Task brief:
Each line of data below is to be returned exactly, leaving out any picture.

Items from a dataset
===============

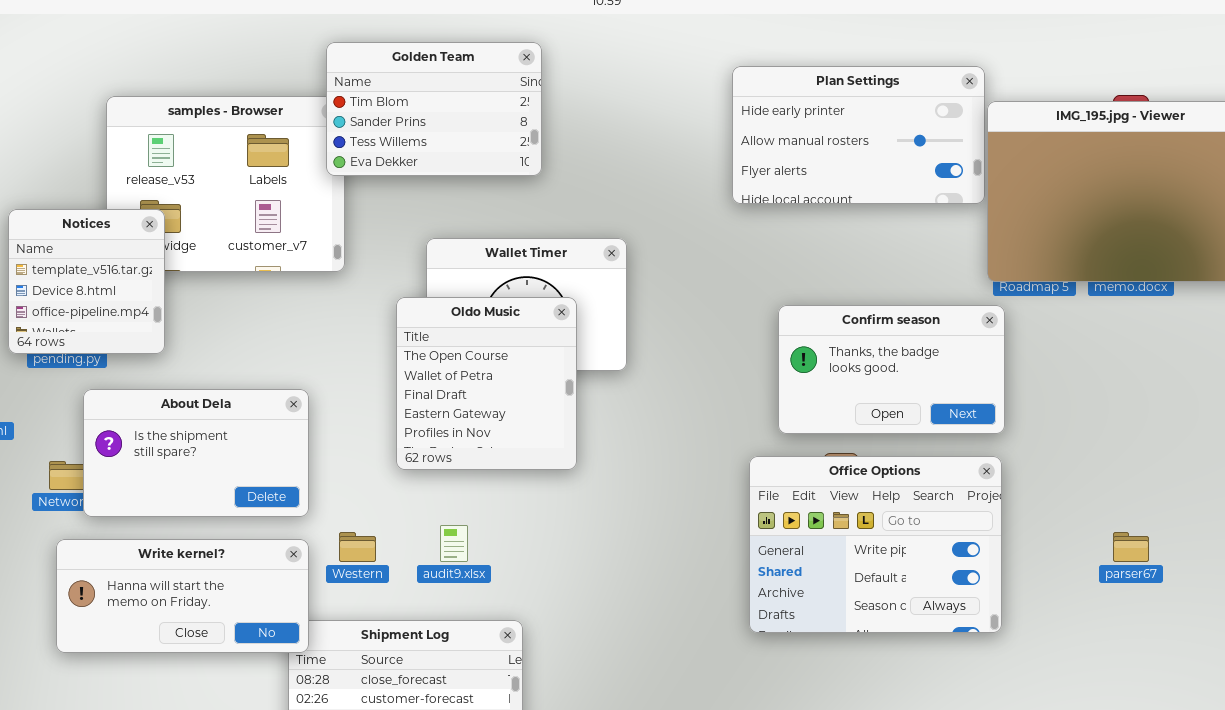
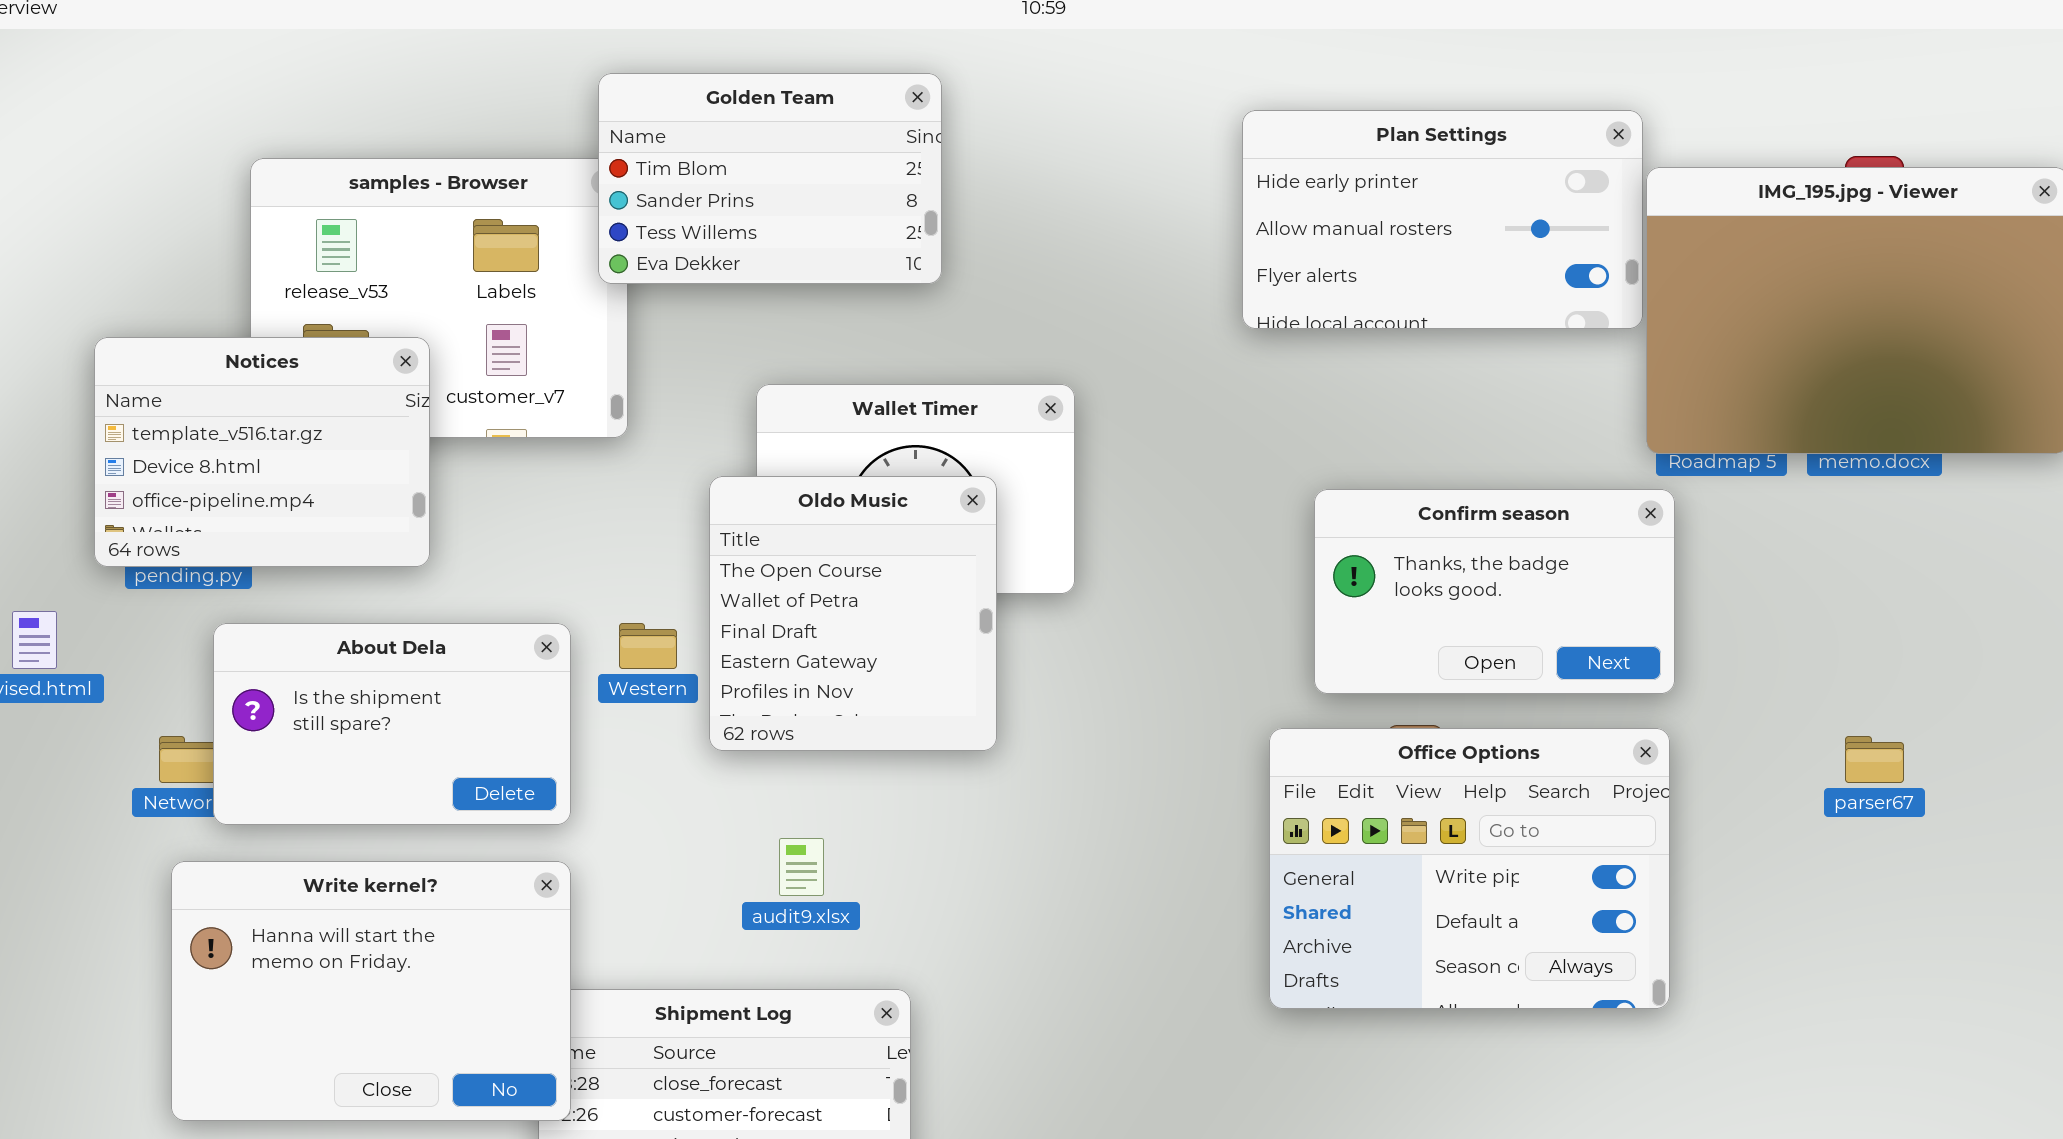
Notices: [8,209,165,354] -> [94,337,430,567], resized
Western: [339,532,376,562] -> [619,623,677,669], moved
parser67: [1113,532,1149,562] -> [1845,736,1904,783], moved
Write kernel?: [56,539,309,653] -> [171,861,571,1121], resized

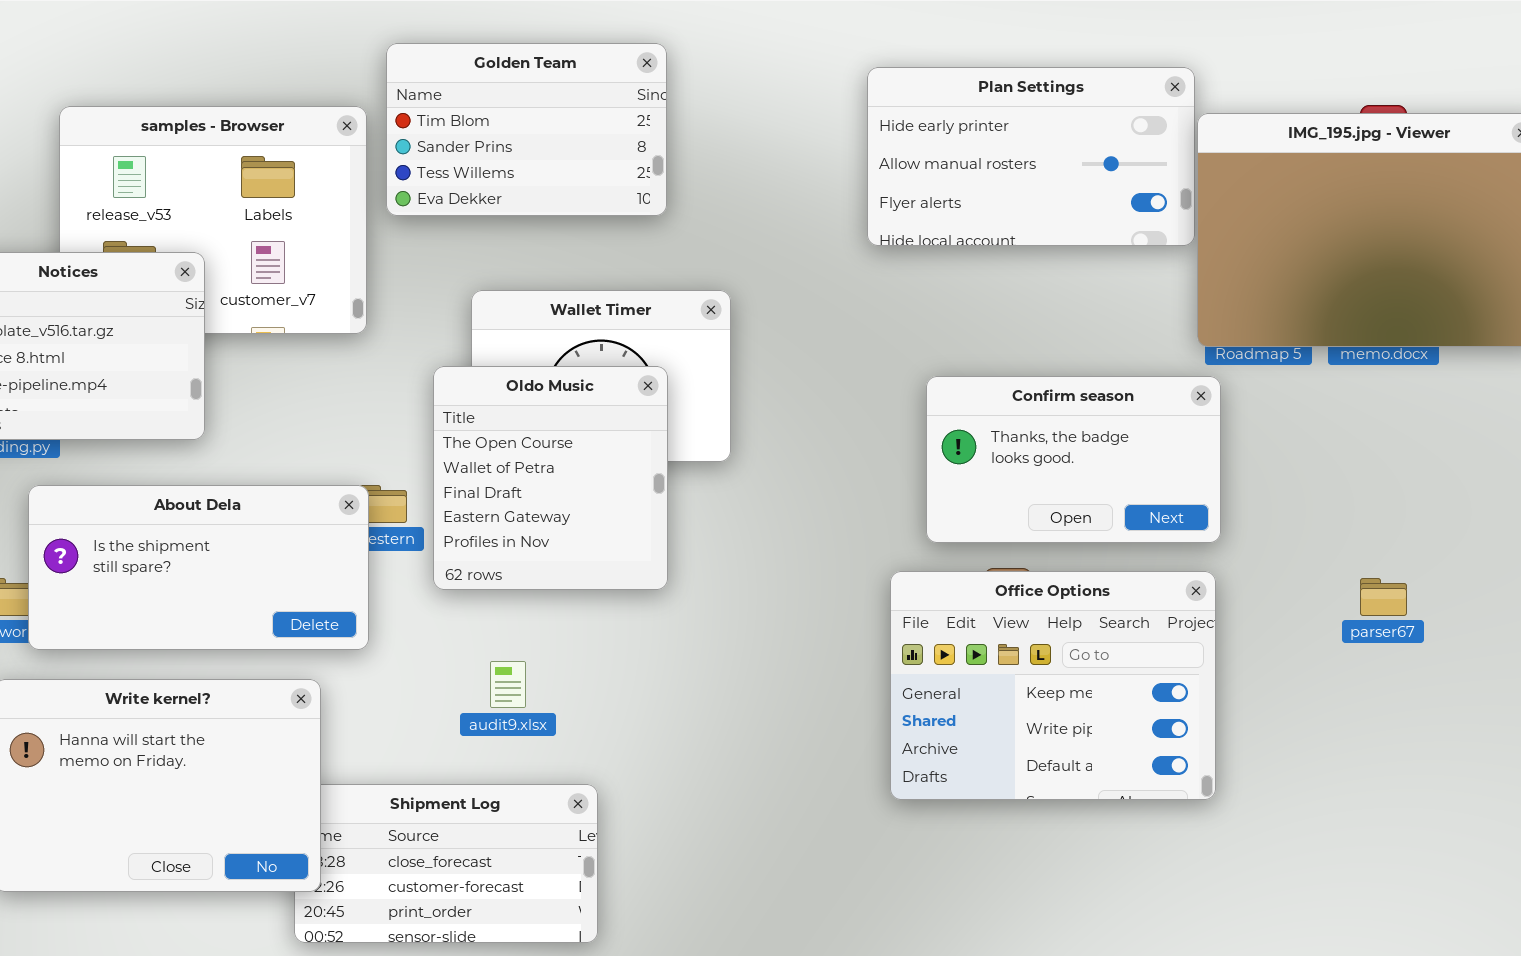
Golden Team: [598,73,942,284] -> [386,43,667,216], moved
About Dela: [213,623,571,825] -> [28,485,369,650], resized
Office Options: [1269,728,1670,1009] -> [890,571,1216,800], scrolled up 1 row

===============

Solution:
Notices: [8,209,165,354] -> [94,337,430,567], resized
Western: [339,532,376,562] -> [619,623,677,669], moved
parser67: [1113,532,1149,562] -> [1845,736,1904,783], moved
Write kernel?: [56,539,309,653] -> [171,861,571,1121], resized

Golden Team: [598,73,942,284] -> [386,43,667,216], moved
About Dela: [213,623,571,825] -> [28,485,369,650], resized
Office Options: [1269,728,1670,1009] -> [890,571,1216,800], scrolled up 1 row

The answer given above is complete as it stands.